WHAT IS EXPECTED: Please reproduce the full listing exactly, with nothing added.

DATA SEGMENT:
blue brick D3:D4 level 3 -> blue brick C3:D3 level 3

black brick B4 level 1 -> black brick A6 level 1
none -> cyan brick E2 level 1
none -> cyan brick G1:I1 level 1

SOLUTION TO THE PROBLEM:
blue brick D3:D4 level 3 -> blue brick C3:D3 level 3

black brick B4 level 1 -> black brick A6 level 1
none -> cyan brick E2 level 1
none -> cyan brick G1:I1 level 1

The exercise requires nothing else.